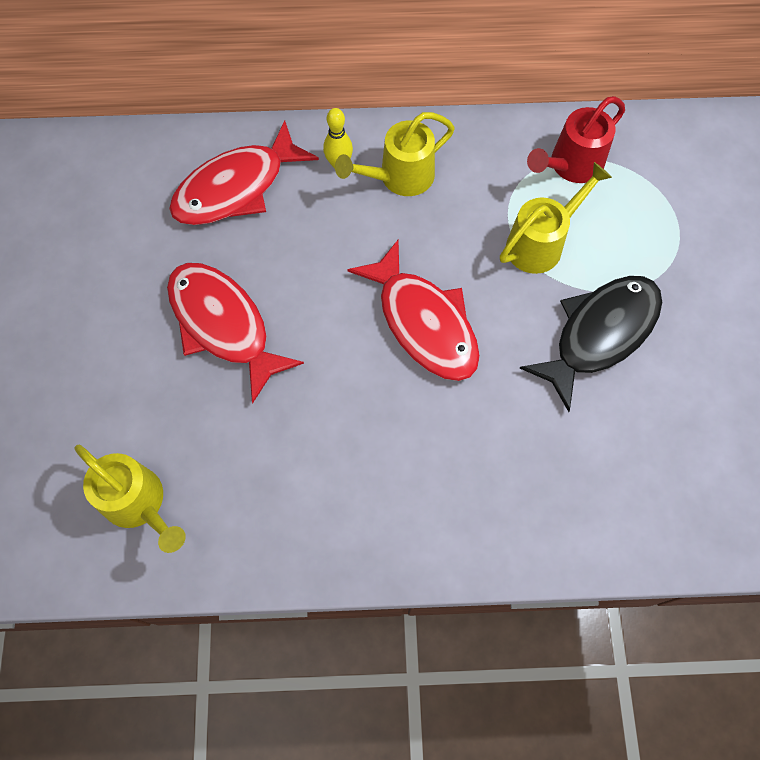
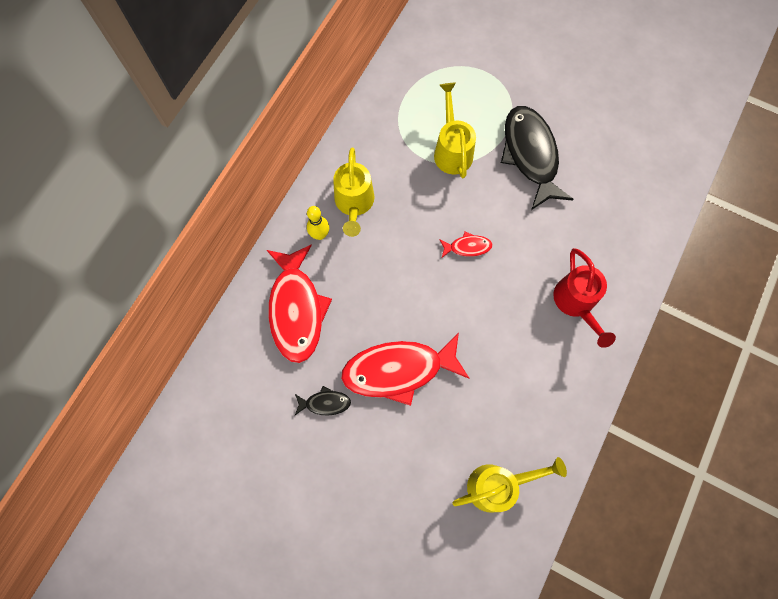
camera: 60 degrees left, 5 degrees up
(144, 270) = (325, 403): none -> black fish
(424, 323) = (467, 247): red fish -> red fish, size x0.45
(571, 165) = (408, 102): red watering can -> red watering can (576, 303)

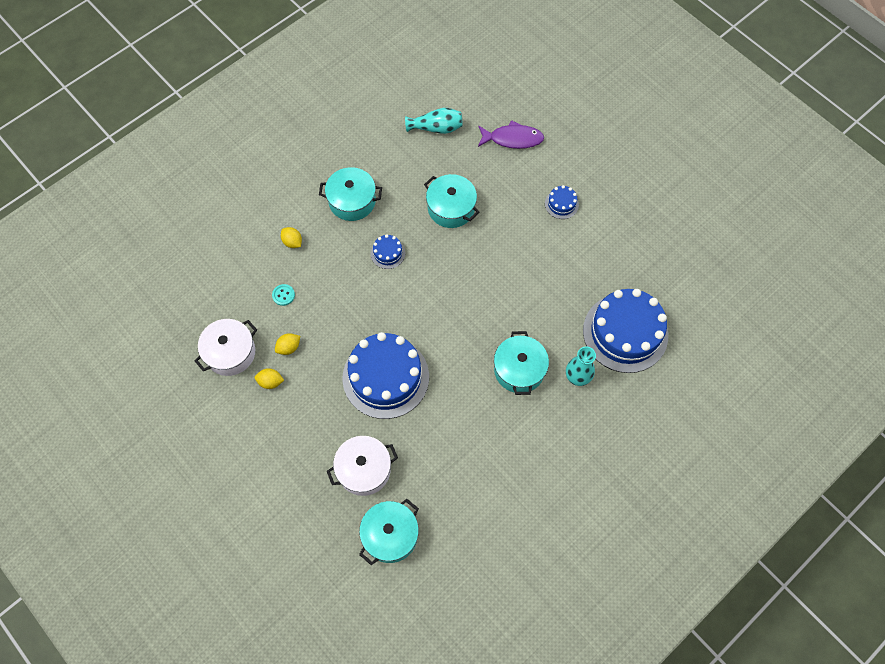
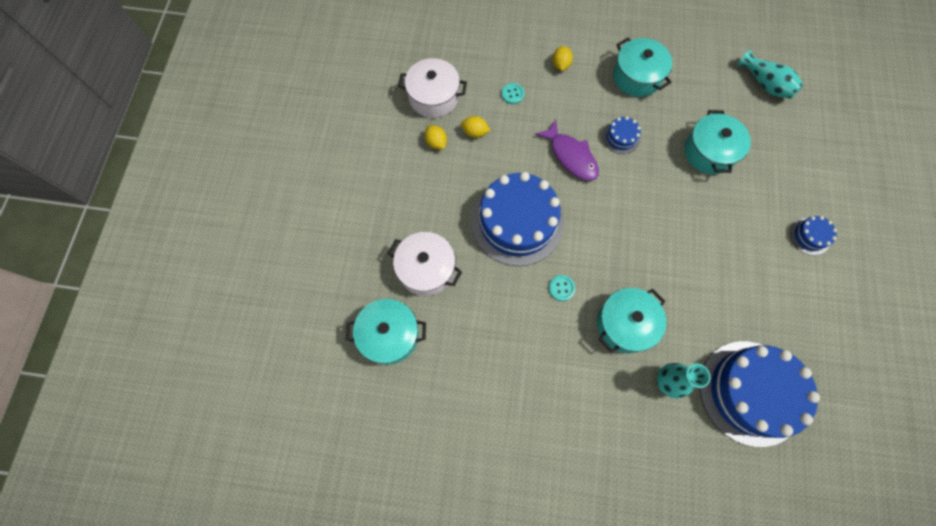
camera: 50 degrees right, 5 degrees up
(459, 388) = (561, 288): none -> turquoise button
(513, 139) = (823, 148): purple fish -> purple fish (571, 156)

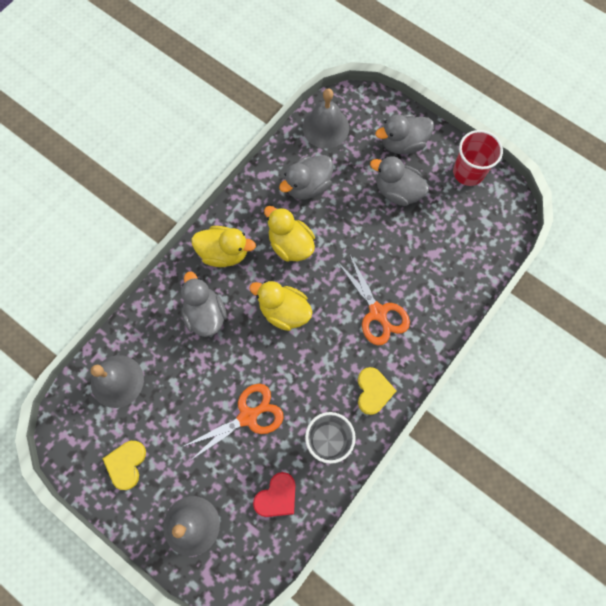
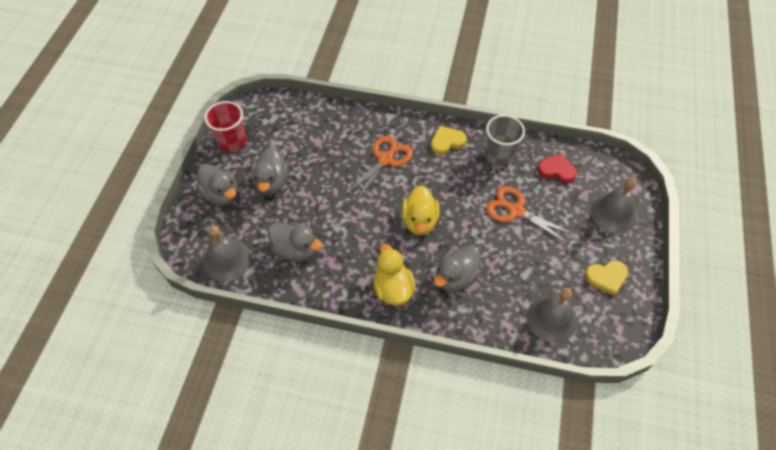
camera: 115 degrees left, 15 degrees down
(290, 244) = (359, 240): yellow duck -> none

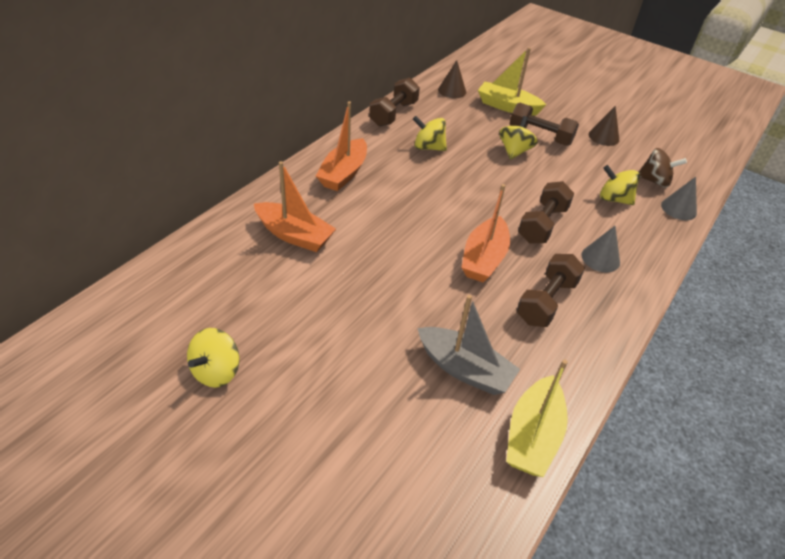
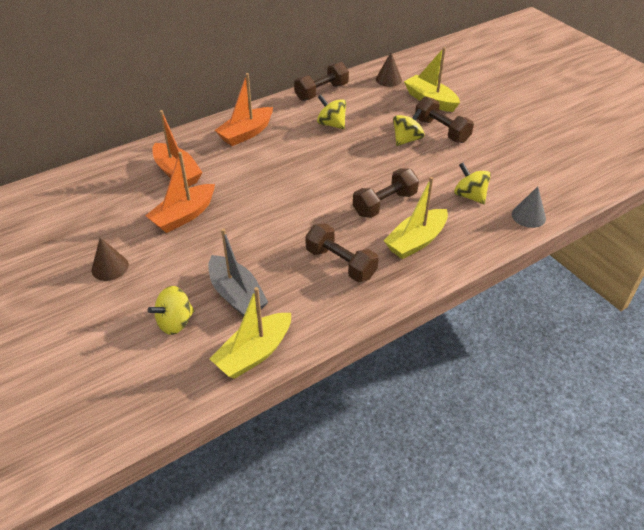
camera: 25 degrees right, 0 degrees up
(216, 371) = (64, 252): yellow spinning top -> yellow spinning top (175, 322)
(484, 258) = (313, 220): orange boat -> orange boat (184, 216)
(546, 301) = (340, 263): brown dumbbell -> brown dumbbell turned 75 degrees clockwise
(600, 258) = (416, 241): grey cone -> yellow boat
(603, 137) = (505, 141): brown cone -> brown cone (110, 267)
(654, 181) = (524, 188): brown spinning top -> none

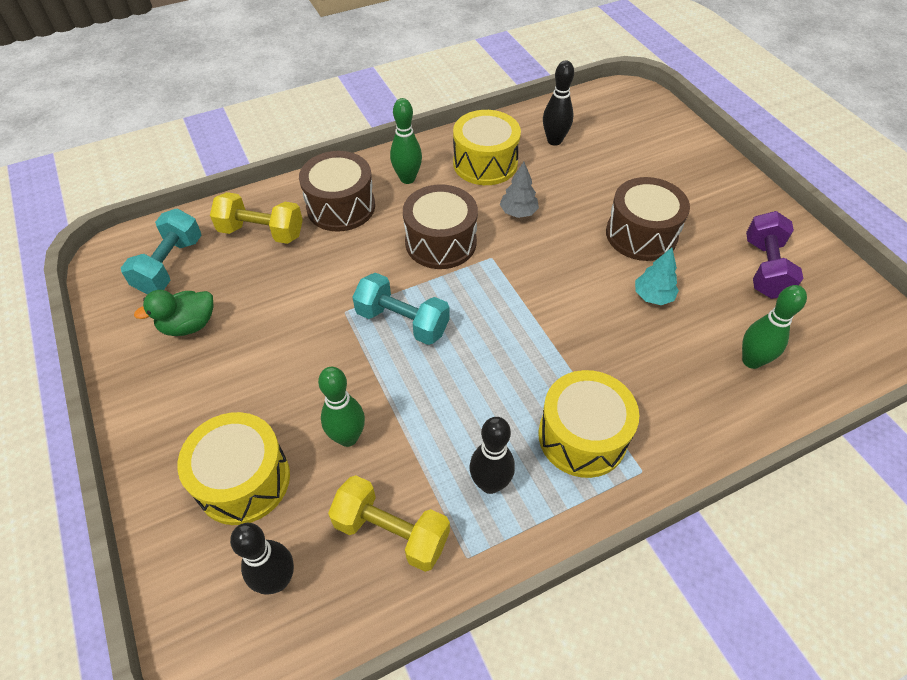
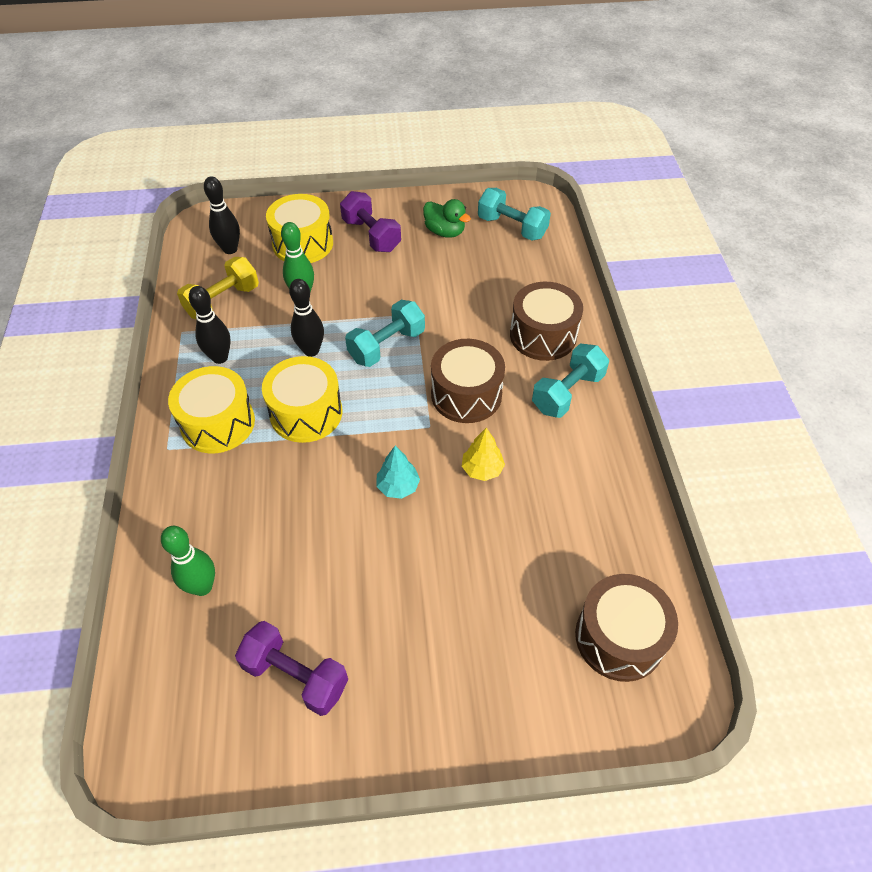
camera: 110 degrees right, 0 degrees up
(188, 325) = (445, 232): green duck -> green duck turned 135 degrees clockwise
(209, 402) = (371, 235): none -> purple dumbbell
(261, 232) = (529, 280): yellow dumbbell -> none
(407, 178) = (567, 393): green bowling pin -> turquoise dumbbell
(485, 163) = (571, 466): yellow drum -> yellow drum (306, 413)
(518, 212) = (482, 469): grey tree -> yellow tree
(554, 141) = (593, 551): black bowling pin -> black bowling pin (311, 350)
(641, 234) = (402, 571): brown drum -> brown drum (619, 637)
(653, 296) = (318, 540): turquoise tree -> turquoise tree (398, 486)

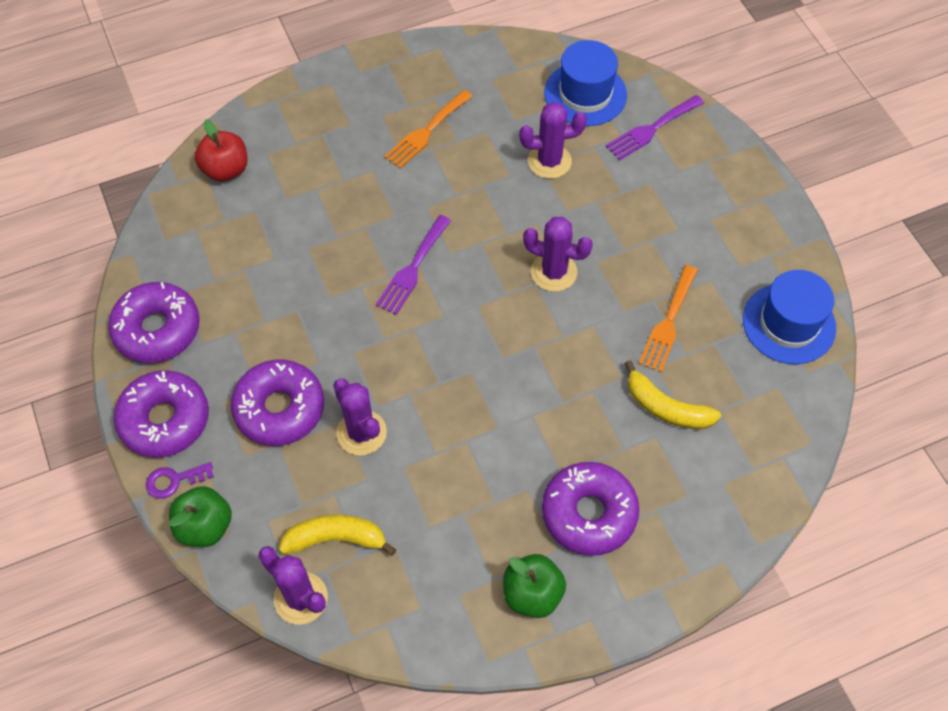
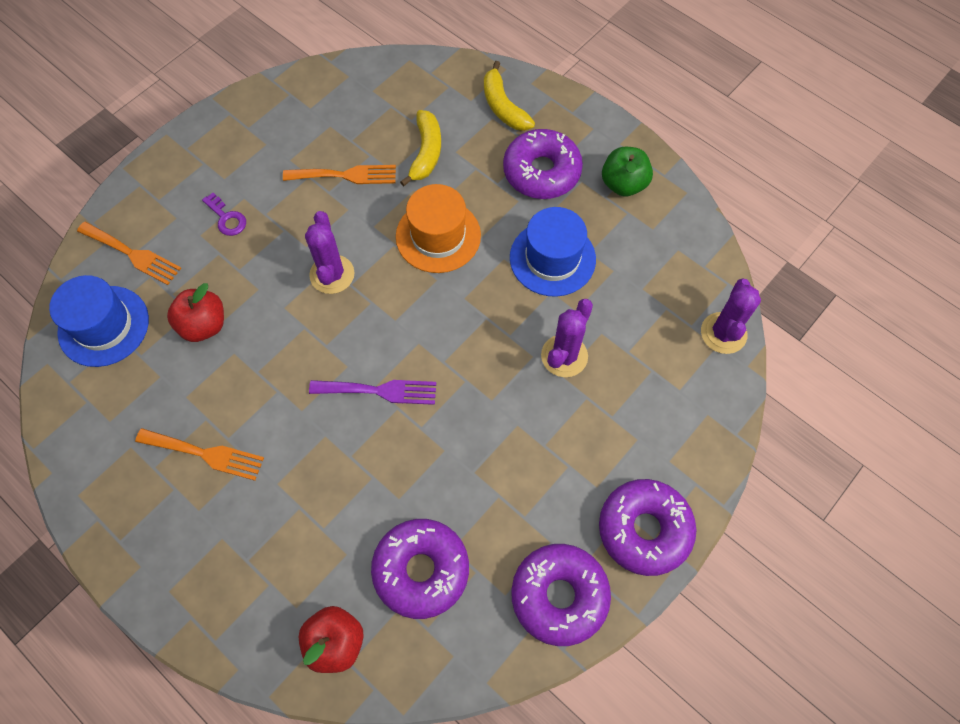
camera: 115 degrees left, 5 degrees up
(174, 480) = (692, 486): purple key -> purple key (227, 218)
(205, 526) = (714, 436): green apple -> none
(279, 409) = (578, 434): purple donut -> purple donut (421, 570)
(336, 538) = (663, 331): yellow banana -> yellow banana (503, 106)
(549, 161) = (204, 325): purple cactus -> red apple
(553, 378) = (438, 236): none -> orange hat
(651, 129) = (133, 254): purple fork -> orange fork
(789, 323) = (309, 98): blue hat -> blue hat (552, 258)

■ ■ ■

• BRIEF: Within the material above, find every line containing the word "brown" and copy it.

• OUTPUT OF THE EXERCISE:
(546, 301) = (340, 263): brown dumbbell -> brown dumbbell turned 75 degrees clockwise
(603, 137) = (505, 141): brown cone -> brown cone (110, 267)
(654, 181) = (524, 188): brown spinning top -> none
(641, 234) = (402, 571): brown drum -> brown drum (619, 637)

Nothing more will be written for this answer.